(Recorded data)
####################
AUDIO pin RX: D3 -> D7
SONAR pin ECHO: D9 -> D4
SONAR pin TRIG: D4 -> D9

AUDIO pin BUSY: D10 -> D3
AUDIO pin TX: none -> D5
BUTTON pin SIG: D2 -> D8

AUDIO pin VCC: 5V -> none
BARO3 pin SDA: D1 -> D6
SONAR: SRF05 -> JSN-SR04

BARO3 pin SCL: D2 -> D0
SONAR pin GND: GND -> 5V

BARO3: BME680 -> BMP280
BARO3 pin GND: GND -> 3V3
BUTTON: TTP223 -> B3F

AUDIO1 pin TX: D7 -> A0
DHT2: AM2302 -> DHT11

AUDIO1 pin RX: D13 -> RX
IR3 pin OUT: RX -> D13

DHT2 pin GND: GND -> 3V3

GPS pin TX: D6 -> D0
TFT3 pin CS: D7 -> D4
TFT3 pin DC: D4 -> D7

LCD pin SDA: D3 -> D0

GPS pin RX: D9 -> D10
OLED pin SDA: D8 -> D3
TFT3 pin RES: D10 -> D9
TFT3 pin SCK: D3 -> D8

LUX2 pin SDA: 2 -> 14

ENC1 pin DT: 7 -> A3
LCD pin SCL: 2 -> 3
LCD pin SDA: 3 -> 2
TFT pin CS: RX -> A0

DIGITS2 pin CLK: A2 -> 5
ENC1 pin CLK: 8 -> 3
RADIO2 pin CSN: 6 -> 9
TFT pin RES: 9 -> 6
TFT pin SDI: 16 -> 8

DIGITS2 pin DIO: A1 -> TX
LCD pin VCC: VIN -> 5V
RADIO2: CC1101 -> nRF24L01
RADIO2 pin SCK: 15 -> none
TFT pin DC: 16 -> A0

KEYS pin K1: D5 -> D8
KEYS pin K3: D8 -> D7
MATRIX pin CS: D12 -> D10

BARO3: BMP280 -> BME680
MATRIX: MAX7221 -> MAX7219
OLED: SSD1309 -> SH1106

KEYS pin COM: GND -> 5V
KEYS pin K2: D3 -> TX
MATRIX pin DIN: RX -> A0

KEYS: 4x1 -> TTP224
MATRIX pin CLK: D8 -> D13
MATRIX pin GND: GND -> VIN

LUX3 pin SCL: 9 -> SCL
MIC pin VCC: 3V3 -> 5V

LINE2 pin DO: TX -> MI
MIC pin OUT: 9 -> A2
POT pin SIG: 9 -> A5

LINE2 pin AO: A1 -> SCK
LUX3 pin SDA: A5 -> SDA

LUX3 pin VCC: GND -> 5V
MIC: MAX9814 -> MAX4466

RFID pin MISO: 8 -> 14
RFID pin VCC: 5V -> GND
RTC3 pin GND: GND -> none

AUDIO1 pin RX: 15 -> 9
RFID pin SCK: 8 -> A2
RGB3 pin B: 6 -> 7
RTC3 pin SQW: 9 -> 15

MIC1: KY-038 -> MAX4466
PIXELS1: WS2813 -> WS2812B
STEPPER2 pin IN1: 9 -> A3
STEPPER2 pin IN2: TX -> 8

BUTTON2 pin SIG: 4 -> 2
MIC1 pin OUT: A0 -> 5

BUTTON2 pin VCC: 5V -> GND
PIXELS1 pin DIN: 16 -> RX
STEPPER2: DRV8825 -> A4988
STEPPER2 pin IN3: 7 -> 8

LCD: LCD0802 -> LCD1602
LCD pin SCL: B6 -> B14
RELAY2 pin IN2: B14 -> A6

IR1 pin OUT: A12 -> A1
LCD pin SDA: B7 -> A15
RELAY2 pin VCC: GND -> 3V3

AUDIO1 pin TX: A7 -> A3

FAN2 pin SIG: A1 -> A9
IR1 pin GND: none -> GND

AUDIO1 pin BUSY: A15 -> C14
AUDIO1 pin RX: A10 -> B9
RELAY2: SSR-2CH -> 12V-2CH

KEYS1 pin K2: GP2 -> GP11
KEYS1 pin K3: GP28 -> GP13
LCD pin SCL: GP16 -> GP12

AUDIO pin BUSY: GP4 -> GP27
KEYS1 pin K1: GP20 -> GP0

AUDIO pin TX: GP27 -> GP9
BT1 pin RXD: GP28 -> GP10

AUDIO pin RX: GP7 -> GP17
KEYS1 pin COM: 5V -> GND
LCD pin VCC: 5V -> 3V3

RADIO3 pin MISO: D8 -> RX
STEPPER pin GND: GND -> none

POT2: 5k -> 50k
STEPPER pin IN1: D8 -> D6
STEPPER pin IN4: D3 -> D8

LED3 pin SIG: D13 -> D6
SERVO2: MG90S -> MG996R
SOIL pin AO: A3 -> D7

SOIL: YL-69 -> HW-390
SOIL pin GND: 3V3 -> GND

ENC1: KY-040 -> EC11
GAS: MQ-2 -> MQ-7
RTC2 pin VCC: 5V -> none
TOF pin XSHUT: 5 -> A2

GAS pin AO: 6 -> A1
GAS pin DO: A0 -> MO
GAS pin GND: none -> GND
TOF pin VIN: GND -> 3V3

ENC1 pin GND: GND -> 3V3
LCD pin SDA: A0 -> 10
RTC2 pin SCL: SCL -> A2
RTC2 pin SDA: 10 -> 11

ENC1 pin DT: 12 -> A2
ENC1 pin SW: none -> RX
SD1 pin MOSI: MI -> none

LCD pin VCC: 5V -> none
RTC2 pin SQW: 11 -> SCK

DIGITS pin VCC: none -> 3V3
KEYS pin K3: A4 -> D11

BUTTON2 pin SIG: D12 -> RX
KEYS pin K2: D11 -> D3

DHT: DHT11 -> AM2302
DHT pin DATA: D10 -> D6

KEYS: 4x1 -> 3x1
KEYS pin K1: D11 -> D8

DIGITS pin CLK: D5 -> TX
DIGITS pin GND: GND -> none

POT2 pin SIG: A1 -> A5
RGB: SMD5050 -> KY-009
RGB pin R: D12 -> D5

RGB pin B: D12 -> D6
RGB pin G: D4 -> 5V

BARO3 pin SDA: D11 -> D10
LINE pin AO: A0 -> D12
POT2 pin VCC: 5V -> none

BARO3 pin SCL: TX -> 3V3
####################
### [Assignment]
Recopy all the entries faithfully, leaving none out.

### [Task answer]
AUDIO pin RX: D3 -> D7
SONAR pin ECHO: D9 -> D4
SONAR pin TRIG: D4 -> D9

AUDIO pin BUSY: D10 -> D3
AUDIO pin TX: none -> D5
BUTTON pin SIG: D2 -> D8

AUDIO pin VCC: 5V -> none
BARO3 pin SDA: D1 -> D6
SONAR: SRF05 -> JSN-SR04

BARO3 pin SCL: D2 -> D0
SONAR pin GND: GND -> 5V

BARO3: BME680 -> BMP280
BARO3 pin GND: GND -> 3V3
BUTTON: TTP223 -> B3F

AUDIO1 pin TX: D7 -> A0
DHT2: AM2302 -> DHT11

AUDIO1 pin RX: D13 -> RX
IR3 pin OUT: RX -> D13

DHT2 pin GND: GND -> 3V3

GPS pin TX: D6 -> D0
TFT3 pin CS: D7 -> D4
TFT3 pin DC: D4 -> D7

LCD pin SDA: D3 -> D0

GPS pin RX: D9 -> D10
OLED pin SDA: D8 -> D3
TFT3 pin RES: D10 -> D9
TFT3 pin SCK: D3 -> D8

LUX2 pin SDA: 2 -> 14

ENC1 pin DT: 7 -> A3
LCD pin SCL: 2 -> 3
LCD pin SDA: 3 -> 2
TFT pin CS: RX -> A0

DIGITS2 pin CLK: A2 -> 5
ENC1 pin CLK: 8 -> 3
RADIO2 pin CSN: 6 -> 9
TFT pin RES: 9 -> 6
TFT pin SDI: 16 -> 8

DIGITS2 pin DIO: A1 -> TX
LCD pin VCC: VIN -> 5V
RADIO2: CC1101 -> nRF24L01
RADIO2 pin SCK: 15 -> none
TFT pin DC: 16 -> A0

KEYS pin K1: D5 -> D8
KEYS pin K3: D8 -> D7
MATRIX pin CS: D12 -> D10

BARO3: BMP280 -> BME680
MATRIX: MAX7221 -> MAX7219
OLED: SSD1309 -> SH1106

KEYS pin COM: GND -> 5V
KEYS pin K2: D3 -> TX
MATRIX pin DIN: RX -> A0

KEYS: 4x1 -> TTP224
MATRIX pin CLK: D8 -> D13
MATRIX pin GND: GND -> VIN

LUX3 pin SCL: 9 -> SCL
MIC pin VCC: 3V3 -> 5V

LINE2 pin DO: TX -> MI
MIC pin OUT: 9 -> A2
POT pin SIG: 9 -> A5

LINE2 pin AO: A1 -> SCK
LUX3 pin SDA: A5 -> SDA

LUX3 pin VCC: GND -> 5V
MIC: MAX9814 -> MAX4466

RFID pin MISO: 8 -> 14
RFID pin VCC: 5V -> GND
RTC3 pin GND: GND -> none

AUDIO1 pin RX: 15 -> 9
RFID pin SCK: 8 -> A2
RGB3 pin B: 6 -> 7
RTC3 pin SQW: 9 -> 15

MIC1: KY-038 -> MAX4466
PIXELS1: WS2813 -> WS2812B
STEPPER2 pin IN1: 9 -> A3
STEPPER2 pin IN2: TX -> 8

BUTTON2 pin SIG: 4 -> 2
MIC1 pin OUT: A0 -> 5

BUTTON2 pin VCC: 5V -> GND
PIXELS1 pin DIN: 16 -> RX
STEPPER2: DRV8825 -> A4988
STEPPER2 pin IN3: 7 -> 8

LCD: LCD0802 -> LCD1602
LCD pin SCL: B6 -> B14
RELAY2 pin IN2: B14 -> A6

IR1 pin OUT: A12 -> A1
LCD pin SDA: B7 -> A15
RELAY2 pin VCC: GND -> 3V3

AUDIO1 pin TX: A7 -> A3

FAN2 pin SIG: A1 -> A9
IR1 pin GND: none -> GND

AUDIO1 pin BUSY: A15 -> C14
AUDIO1 pin RX: A10 -> B9
RELAY2: SSR-2CH -> 12V-2CH

KEYS1 pin K2: GP2 -> GP11
KEYS1 pin K3: GP28 -> GP13
LCD pin SCL: GP16 -> GP12

AUDIO pin BUSY: GP4 -> GP27
KEYS1 pin K1: GP20 -> GP0

AUDIO pin TX: GP27 -> GP9
BT1 pin RXD: GP28 -> GP10

AUDIO pin RX: GP7 -> GP17
KEYS1 pin COM: 5V -> GND
LCD pin VCC: 5V -> 3V3

RADIO3 pin MISO: D8 -> RX
STEPPER pin GND: GND -> none

POT2: 5k -> 50k
STEPPER pin IN1: D8 -> D6
STEPPER pin IN4: D3 -> D8

LED3 pin SIG: D13 -> D6
SERVO2: MG90S -> MG996R
SOIL pin AO: A3 -> D7

SOIL: YL-69 -> HW-390
SOIL pin GND: 3V3 -> GND

ENC1: KY-040 -> EC11
GAS: MQ-2 -> MQ-7
RTC2 pin VCC: 5V -> none
TOF pin XSHUT: 5 -> A2

GAS pin AO: 6 -> A1
GAS pin DO: A0 -> MO
GAS pin GND: none -> GND
TOF pin VIN: GND -> 3V3

ENC1 pin GND: GND -> 3V3
LCD pin SDA: A0 -> 10
RTC2 pin SCL: SCL -> A2
RTC2 pin SDA: 10 -> 11

ENC1 pin DT: 12 -> A2
ENC1 pin SW: none -> RX
SD1 pin MOSI: MI -> none

LCD pin VCC: 5V -> none
RTC2 pin SQW: 11 -> SCK

DIGITS pin VCC: none -> 3V3
KEYS pin K3: A4 -> D11

BUTTON2 pin SIG: D12 -> RX
KEYS pin K2: D11 -> D3

DHT: DHT11 -> AM2302
DHT pin DATA: D10 -> D6

KEYS: 4x1 -> 3x1
KEYS pin K1: D11 -> D8

DIGITS pin CLK: D5 -> TX
DIGITS pin GND: GND -> none

POT2 pin SIG: A1 -> A5
RGB: SMD5050 -> KY-009
RGB pin R: D12 -> D5

RGB pin B: D12 -> D6
RGB pin G: D4 -> 5V

BARO3 pin SDA: D11 -> D10
LINE pin AO: A0 -> D12
POT2 pin VCC: 5V -> none

BARO3 pin SCL: TX -> 3V3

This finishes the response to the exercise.